**EXERCISE DETAILS:**
Of all the lines below, return only those starting with the line holding "DHT2: DHT22 -> AM2302" and going on through the line holding "PIXELS pin DIN: 10 -> 12", exactly as written.

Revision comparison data
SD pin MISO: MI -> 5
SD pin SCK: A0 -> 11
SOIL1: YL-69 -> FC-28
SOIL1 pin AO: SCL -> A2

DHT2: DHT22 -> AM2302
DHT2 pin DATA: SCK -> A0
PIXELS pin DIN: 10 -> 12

...

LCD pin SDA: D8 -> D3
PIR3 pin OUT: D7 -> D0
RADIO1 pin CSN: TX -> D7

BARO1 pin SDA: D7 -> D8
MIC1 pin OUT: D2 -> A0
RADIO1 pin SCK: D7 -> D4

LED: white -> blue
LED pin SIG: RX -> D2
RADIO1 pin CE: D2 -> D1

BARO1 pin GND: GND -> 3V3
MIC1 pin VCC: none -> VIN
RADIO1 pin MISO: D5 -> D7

**TASK SOLUTION:**
DHT2: DHT22 -> AM2302
DHT2 pin DATA: SCK -> A0
PIXELS pin DIN: 10 -> 12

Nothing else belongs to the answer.